__Requirement__: Your answer should be a single number: the count of lines in the entries below that contain "MISO".
+++
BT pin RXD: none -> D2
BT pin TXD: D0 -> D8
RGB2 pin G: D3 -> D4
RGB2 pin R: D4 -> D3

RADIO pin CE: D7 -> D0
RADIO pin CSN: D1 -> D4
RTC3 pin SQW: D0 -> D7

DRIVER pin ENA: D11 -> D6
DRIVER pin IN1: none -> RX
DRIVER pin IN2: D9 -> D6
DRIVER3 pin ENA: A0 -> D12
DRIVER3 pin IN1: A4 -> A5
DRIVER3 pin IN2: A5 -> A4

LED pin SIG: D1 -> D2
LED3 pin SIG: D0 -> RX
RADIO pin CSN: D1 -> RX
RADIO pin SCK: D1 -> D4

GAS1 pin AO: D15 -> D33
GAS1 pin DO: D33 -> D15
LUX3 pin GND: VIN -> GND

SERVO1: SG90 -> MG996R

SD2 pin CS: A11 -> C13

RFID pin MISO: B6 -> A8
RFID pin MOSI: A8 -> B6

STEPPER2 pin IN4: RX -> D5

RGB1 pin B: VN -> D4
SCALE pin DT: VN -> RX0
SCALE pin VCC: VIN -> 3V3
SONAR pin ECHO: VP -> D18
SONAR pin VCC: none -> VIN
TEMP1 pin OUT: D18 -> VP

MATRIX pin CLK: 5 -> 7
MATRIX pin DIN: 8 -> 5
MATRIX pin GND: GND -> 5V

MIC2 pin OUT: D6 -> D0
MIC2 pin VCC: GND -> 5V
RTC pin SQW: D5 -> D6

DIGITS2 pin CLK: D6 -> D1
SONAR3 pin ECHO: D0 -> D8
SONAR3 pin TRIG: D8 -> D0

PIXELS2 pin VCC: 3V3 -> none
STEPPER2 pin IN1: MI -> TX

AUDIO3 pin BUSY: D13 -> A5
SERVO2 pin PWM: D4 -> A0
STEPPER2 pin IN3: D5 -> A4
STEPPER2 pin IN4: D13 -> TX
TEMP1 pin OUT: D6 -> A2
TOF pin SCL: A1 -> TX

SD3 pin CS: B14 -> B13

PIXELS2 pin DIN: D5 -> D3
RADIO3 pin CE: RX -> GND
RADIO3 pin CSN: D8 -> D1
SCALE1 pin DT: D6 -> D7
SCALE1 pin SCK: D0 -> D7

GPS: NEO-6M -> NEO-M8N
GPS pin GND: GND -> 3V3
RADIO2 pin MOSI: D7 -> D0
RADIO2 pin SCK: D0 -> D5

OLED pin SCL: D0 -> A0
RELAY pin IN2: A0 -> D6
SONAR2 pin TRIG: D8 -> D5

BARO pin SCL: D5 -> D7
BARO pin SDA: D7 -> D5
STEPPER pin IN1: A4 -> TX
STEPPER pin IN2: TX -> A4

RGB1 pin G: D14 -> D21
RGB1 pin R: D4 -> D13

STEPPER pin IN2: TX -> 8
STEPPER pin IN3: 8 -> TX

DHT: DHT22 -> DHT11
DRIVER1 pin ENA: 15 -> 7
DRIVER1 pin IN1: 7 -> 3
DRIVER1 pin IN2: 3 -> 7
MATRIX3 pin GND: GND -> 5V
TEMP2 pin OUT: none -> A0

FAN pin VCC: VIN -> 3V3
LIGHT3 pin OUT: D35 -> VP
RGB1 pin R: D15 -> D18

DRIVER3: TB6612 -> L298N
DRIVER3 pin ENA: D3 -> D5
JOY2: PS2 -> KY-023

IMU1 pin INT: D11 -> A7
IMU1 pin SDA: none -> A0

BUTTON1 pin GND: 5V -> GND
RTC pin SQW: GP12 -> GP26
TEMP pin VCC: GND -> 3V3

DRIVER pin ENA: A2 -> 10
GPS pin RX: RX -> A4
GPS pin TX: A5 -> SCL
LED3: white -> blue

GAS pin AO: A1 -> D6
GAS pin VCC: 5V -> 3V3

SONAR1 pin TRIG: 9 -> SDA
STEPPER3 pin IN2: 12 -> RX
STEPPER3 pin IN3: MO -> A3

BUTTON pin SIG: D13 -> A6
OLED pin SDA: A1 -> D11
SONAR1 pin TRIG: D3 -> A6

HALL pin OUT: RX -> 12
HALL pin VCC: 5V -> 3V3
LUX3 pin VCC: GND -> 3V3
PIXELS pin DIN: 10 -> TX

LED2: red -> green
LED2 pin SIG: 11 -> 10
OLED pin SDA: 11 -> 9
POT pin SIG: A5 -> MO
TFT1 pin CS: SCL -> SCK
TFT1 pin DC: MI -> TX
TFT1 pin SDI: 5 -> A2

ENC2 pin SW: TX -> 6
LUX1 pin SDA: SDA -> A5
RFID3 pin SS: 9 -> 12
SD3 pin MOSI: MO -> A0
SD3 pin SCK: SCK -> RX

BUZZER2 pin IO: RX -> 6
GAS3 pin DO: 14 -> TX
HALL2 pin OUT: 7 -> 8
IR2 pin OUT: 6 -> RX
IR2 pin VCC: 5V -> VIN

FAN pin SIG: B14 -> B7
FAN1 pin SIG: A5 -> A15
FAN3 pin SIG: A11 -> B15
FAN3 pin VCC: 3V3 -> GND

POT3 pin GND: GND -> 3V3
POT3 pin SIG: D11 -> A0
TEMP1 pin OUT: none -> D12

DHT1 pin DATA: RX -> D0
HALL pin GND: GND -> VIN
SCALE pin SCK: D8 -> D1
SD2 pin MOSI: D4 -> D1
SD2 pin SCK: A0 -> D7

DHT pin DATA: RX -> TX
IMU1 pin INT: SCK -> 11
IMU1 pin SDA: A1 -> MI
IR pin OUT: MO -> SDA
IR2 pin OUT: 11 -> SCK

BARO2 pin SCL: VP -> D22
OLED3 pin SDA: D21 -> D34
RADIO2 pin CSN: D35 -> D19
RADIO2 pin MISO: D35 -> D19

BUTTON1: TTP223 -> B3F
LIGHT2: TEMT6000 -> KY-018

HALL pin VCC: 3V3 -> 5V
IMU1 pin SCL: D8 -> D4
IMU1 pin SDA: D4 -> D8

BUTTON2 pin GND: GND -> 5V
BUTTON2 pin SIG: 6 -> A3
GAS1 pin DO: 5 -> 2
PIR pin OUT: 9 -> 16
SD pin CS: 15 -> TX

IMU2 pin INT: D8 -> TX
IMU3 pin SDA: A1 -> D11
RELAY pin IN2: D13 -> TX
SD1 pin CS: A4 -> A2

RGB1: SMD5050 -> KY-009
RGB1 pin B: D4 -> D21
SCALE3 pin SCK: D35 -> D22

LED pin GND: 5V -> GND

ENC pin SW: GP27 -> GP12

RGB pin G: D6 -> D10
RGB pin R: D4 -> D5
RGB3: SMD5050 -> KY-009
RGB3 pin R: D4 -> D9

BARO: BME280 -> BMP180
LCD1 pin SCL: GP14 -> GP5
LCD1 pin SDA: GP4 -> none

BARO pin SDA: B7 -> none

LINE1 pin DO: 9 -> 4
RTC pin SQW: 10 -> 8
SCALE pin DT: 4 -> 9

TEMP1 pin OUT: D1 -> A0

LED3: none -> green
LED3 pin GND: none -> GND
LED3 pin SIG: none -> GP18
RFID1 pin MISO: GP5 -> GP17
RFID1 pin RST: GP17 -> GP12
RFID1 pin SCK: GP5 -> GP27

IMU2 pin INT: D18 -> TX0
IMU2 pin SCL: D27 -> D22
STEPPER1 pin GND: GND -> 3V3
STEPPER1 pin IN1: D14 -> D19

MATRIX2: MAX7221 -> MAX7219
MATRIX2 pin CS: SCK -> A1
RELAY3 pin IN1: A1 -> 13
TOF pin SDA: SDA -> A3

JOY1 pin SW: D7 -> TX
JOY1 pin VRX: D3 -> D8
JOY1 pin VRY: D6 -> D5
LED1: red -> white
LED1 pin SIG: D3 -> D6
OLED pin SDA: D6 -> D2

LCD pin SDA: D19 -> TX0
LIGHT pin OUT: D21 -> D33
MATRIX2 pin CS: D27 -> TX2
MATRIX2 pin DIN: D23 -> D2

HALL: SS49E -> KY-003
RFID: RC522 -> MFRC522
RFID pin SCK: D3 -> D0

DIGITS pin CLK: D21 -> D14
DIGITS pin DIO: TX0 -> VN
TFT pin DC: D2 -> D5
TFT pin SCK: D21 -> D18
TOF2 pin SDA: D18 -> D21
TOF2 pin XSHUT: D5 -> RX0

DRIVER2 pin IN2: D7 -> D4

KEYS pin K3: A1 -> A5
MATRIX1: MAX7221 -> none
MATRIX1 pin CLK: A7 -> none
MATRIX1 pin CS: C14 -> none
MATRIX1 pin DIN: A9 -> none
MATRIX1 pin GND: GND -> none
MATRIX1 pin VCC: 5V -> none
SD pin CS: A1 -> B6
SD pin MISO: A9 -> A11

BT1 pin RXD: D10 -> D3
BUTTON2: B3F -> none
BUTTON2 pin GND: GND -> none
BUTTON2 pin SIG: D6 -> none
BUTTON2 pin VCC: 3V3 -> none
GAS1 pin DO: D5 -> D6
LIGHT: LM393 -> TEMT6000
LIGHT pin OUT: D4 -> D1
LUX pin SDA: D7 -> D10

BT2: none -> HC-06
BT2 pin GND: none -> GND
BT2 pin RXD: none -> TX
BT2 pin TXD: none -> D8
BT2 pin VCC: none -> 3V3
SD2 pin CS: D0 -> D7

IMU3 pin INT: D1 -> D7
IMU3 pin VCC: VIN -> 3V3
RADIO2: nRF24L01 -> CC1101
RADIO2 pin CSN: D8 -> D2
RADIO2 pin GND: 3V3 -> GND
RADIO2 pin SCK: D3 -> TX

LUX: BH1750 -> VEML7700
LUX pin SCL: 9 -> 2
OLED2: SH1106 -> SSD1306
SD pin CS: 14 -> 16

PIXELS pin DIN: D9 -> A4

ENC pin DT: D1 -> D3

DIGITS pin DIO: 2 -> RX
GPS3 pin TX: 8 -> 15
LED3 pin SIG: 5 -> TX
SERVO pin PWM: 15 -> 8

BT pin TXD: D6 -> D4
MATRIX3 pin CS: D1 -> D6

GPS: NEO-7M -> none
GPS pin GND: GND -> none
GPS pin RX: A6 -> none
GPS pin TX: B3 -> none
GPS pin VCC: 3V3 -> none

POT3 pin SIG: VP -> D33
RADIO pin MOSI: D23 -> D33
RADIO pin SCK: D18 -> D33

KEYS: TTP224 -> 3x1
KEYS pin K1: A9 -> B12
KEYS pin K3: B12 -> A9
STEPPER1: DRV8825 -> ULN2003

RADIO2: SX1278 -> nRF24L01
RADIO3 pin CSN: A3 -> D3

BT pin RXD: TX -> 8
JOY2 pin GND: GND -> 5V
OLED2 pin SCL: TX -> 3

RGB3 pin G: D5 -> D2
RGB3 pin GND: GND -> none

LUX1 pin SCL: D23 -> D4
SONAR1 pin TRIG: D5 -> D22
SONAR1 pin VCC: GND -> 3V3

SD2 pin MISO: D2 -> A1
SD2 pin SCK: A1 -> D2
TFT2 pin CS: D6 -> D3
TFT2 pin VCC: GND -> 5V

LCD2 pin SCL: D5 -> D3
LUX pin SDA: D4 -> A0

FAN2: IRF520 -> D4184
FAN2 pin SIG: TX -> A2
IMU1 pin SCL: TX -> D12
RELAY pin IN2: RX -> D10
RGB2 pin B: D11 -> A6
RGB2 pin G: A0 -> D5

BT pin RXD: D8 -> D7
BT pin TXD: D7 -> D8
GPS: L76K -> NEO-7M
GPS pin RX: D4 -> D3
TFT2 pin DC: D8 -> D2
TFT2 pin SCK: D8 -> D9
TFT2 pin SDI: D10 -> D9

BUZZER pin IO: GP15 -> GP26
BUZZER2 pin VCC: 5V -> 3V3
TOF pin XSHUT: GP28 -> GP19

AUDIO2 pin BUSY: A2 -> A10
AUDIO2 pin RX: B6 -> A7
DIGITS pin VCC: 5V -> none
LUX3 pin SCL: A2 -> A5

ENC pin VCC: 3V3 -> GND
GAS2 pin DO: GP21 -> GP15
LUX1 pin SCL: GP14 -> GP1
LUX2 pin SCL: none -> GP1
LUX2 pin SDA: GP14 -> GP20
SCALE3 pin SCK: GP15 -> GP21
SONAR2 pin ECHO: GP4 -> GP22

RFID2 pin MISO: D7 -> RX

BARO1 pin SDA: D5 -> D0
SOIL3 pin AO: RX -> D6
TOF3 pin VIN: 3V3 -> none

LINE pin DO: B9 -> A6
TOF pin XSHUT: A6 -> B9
+++
__The completed task__: 6